TASK GOAL
Once you find the line with "(620, 290) = (214, 188): grey rocket -> none" in the data below, transcribe exactly each line from there to the line with "camera: 50 degrees left, 10 degrees down", inclusive, and nothing else. Drop the pictures.
BEGIN STUDY MATERIAL
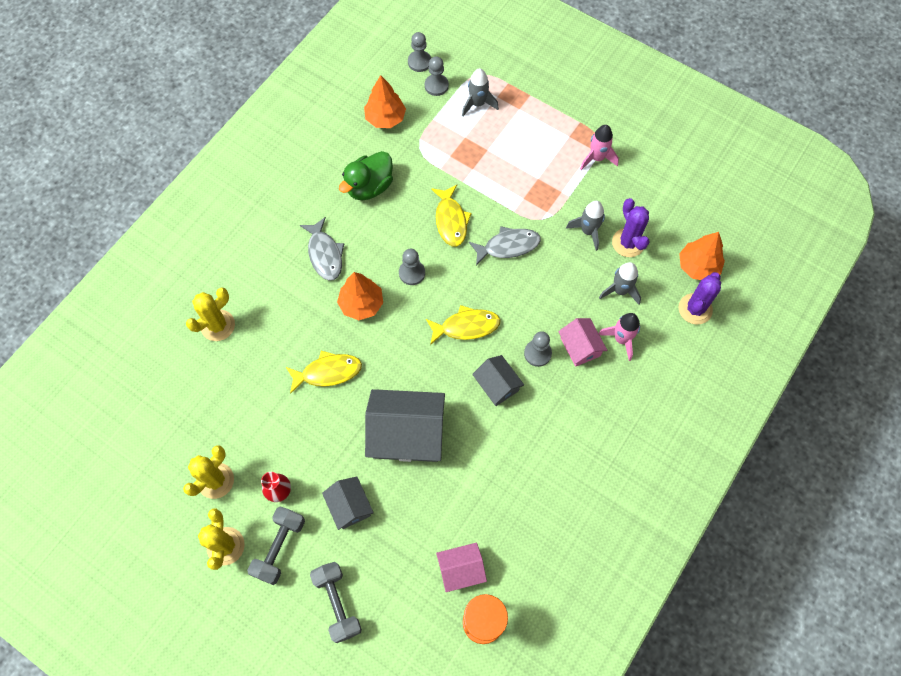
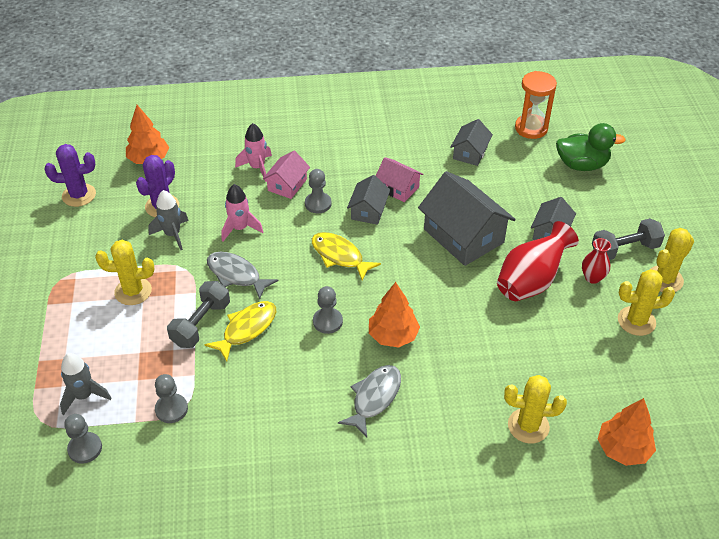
camera: 130 degrees left, 20 degrees down
(319, 441) = (531, 281): none -> red vase
(328, 372) = (475, 315): yellow fish -> none
(337, 603) = (613, 197): grey dumbbell -> grey dumbbell (201, 324)
(369, 187) = (267, 417): green duck -> green duck (582, 165)
(385, 118) = (168, 464): orange tree -> orange tree (623, 449)
(419, 62) = (60, 488): grey pawn -> grey pawn (171, 409)
(461, 569) = (515, 155): pink house -> pink house (398, 188)
(497, 530) = (470, 153): none -> grey house
(548, 175) = (133, 291): none -> yellow cactus
(597, 158) = (84, 270): pink rocket -> pink rocket (240, 228)
(620, 290) = (214, 188): grey rocket -> none
(695, 309) = (191, 144): purple cactus -> purple cactus (79, 195)

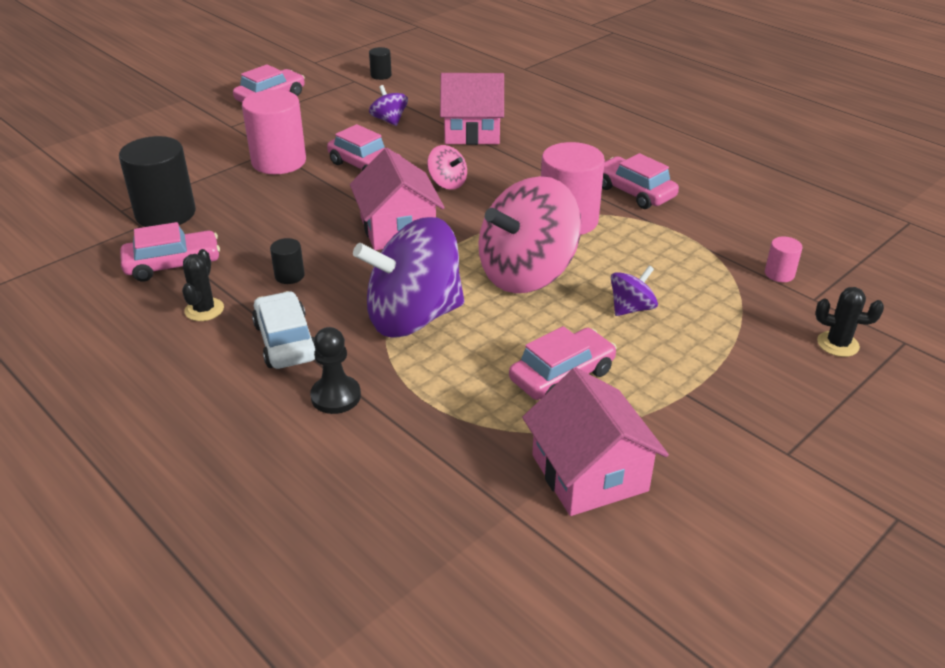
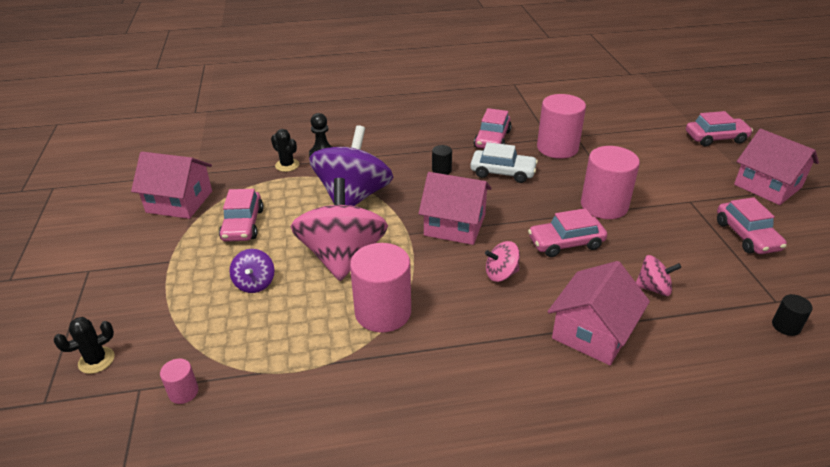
camera: 125 degrees right, 0 degrees up
(165, 214) = (557, 148): black cylinder -> pink cylinder
(169, 98) = (767, 186): none -> pink house
(204, 310) = (436, 139): black cactus -> black cactus (287, 165)
(285, 341) = (381, 153): white car -> white car (502, 172)
(389, 120) = (653, 288): purple spinning top -> pink spinning top
(634, 192) = (383, 382): pink car -> pink car (715, 138)

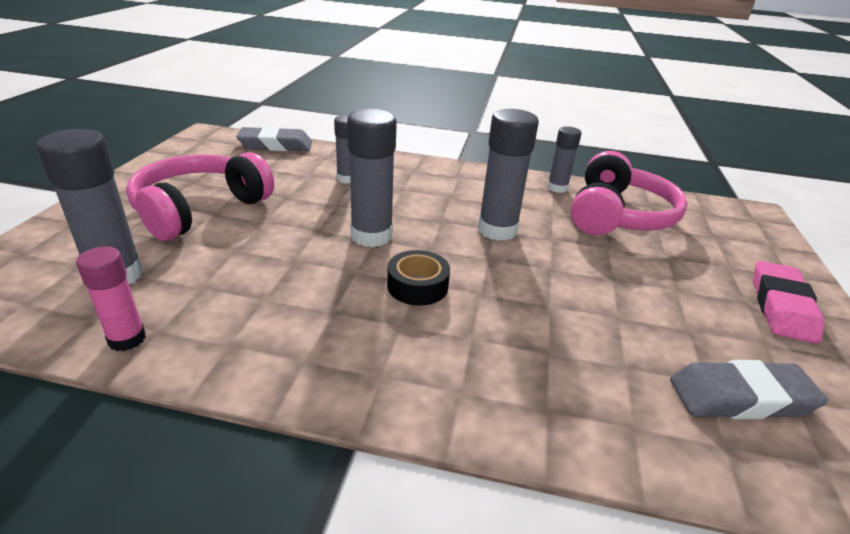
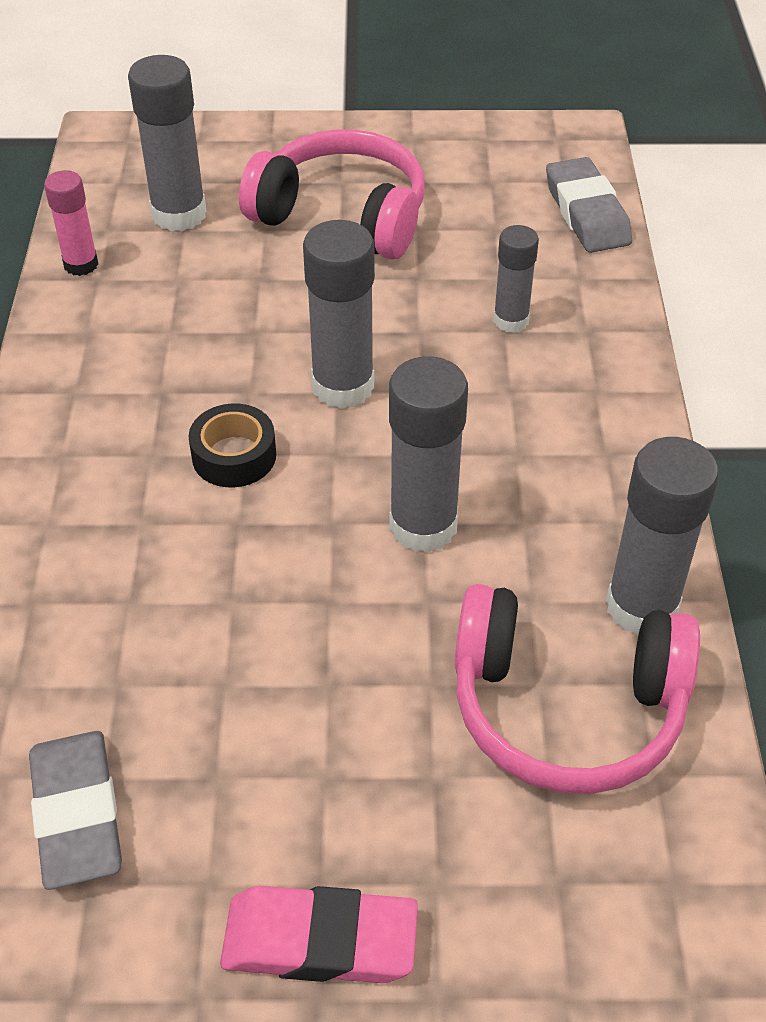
camera: 80 degrees right, 15 degrees up
(557, 188) = (641, 607): grey glue stick -> grey glue stick, size x1.66

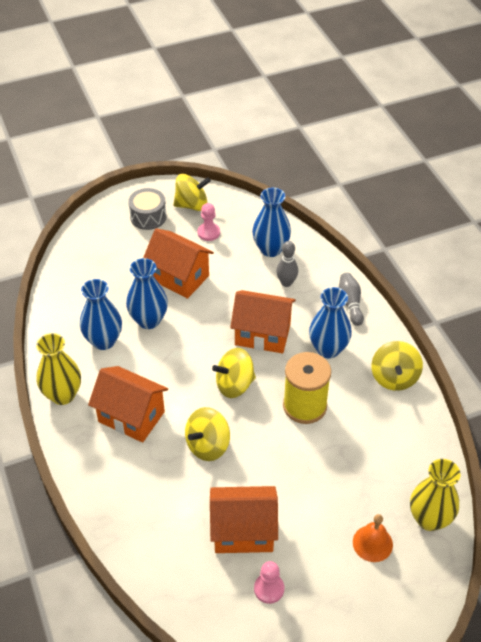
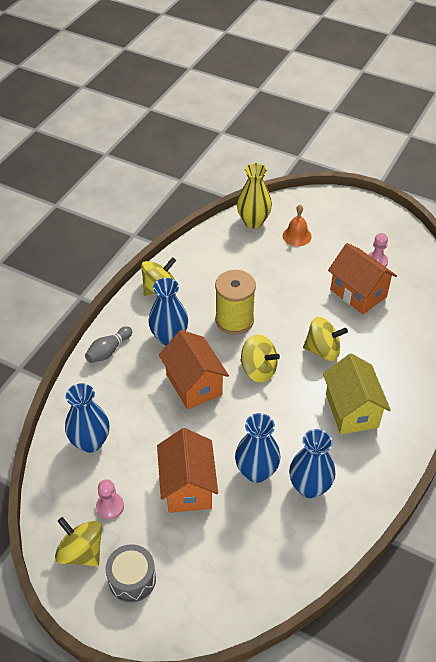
camera: 130 degrees left, 0 degrees up
(63, 395) = (385, 470): yellow vase -> none
(131, 416) = (351, 410): orange house -> yellow house
(286, 283) = (123, 405): grey bowling pin -> none

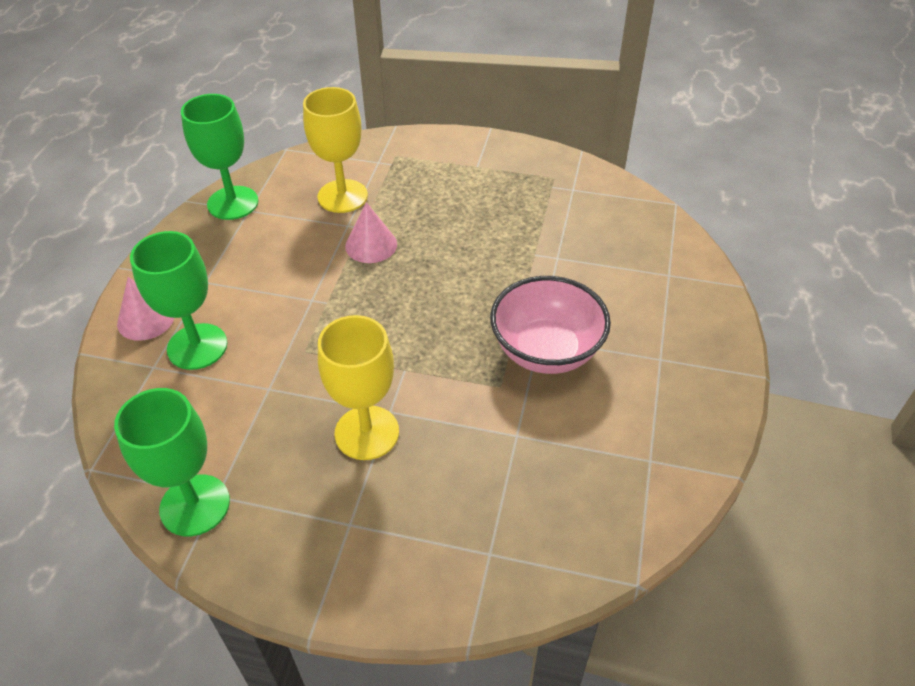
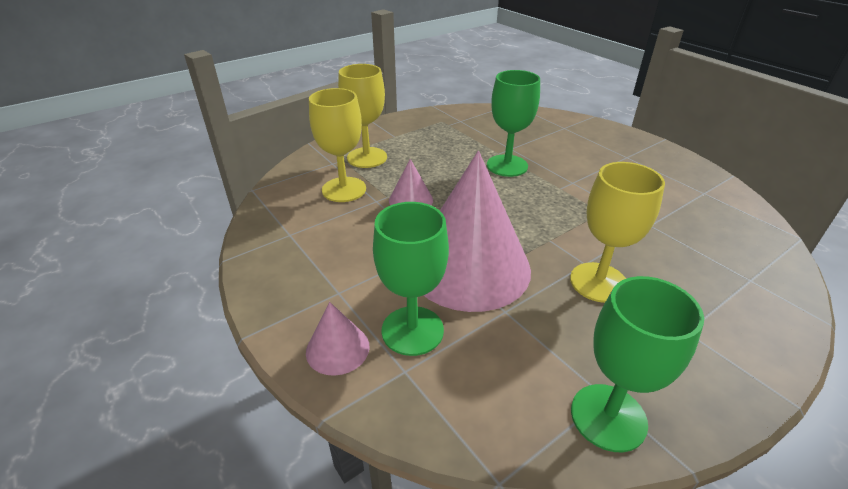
camera: 50 degrees left, 10 degrees down
(233, 203) = (269, 238): green goblet -> green goblet (507, 166)
(307, 336) = (469, 267): none -> pink cone
(412, 175) = (367, 157): none -> yellow goblet
(546, 350) = (586, 184): pink bowl -> none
END STUDY MATERIAL
REPLY TO THE TASK
(620, 290) = (214, 188): grey rocket -> none
(695, 309) = (191, 144): purple cactus -> purple cactus (79, 195)

camera: 125 degrees right, 0 degrees up
(165, 214) = (557, 148): black cylinder -> pink cylinder
(169, 98) = (767, 186): none -> pink house
(204, 310) = (436, 139): black cactus -> black cactus (287, 165)
(285, 341) = (381, 153): white car -> white car (502, 172)
(389, 120) = (653, 288): purple spinning top -> pink spinning top
(634, 192) = (383, 382): pink car -> pink car (715, 138)

camera: 80 degrees right, 15 degrees up
(557, 188) = (641, 607): grey glue stick -> grey glue stick, size x1.66

camera: 130 degrees left, 0 degrees up
(63, 395) = (385, 470): yellow vase -> none
(131, 416) = (351, 410): orange house -> yellow house
(286, 283) = (123, 405): grey bowling pin -> none

camera: 50 degrees left, 10 degrees down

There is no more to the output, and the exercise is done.